WHAT THE TASK REQUIRES:
What lines below contain the string "purple"? List them all.

[Object state change records]
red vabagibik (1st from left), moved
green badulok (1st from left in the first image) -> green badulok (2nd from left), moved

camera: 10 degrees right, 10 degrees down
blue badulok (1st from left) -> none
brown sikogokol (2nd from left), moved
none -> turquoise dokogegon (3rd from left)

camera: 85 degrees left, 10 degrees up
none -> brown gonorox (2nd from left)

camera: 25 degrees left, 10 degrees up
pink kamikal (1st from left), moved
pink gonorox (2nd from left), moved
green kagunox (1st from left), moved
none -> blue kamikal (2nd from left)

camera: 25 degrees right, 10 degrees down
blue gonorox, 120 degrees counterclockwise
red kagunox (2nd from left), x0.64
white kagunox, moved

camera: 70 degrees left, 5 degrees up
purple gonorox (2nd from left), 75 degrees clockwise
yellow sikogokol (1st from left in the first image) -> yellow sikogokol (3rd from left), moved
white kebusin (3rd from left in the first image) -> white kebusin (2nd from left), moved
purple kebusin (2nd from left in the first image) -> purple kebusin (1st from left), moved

SOLUTION BELOW:
purple gonorox (2nd from left), 75 degrees clockwise
purple kebusin (2nd from left in the first image) -> purple kebusin (1st from left), moved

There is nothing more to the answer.